For every line below, restate it exactly and drop the images.

SUPPLIED DATA:
• • • •

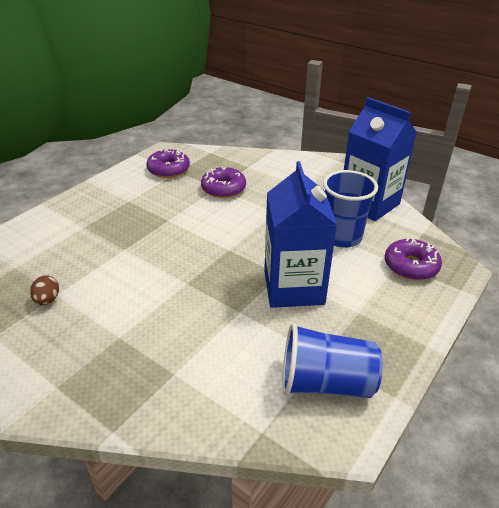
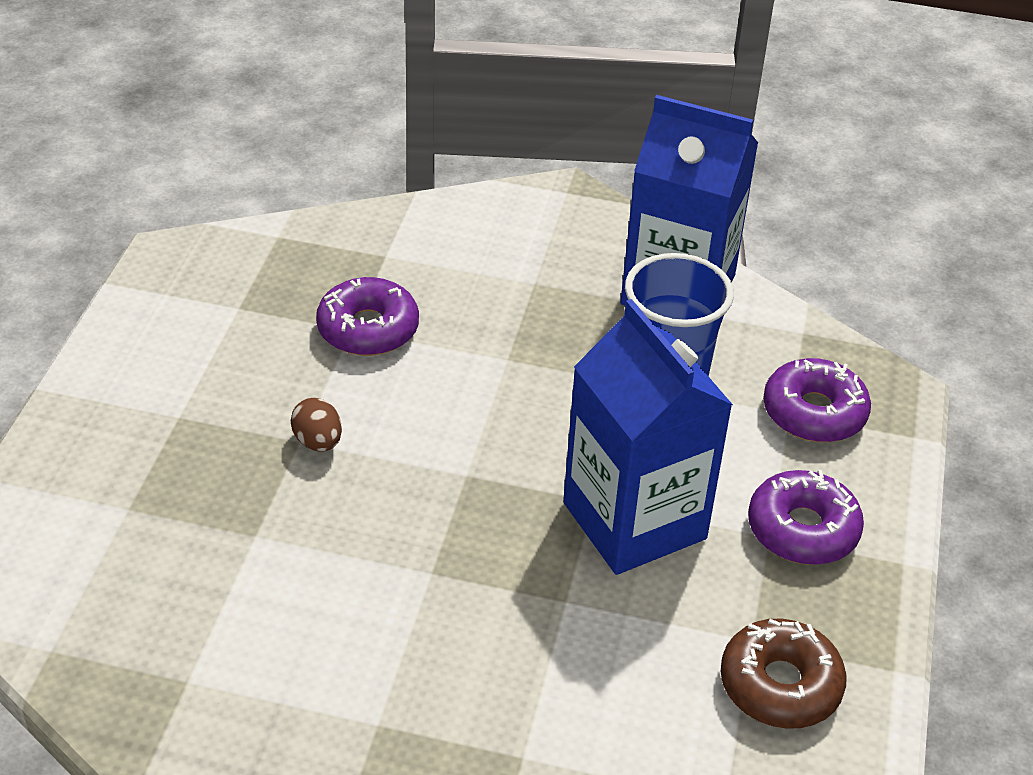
camera: 25 degrees left, 5 degrees up
brown egg [30,275,59,305] -> brown egg moved to [291,398,342,452]
purple donut [146,149,190,178] -> purple donut moved to [748,470,864,565]
blue cup [282,323,383,398] -> brown donut [720,619,847,729]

• • • •

RESPONSE BOX:
camera: 25 degrees left, 5 degrees up
brown egg [30,275,59,305] -> brown egg moved to [291,398,342,452]
purple donut [146,149,190,178] -> purple donut moved to [748,470,864,565]
blue cup [282,323,383,398] -> brown donut [720,619,847,729]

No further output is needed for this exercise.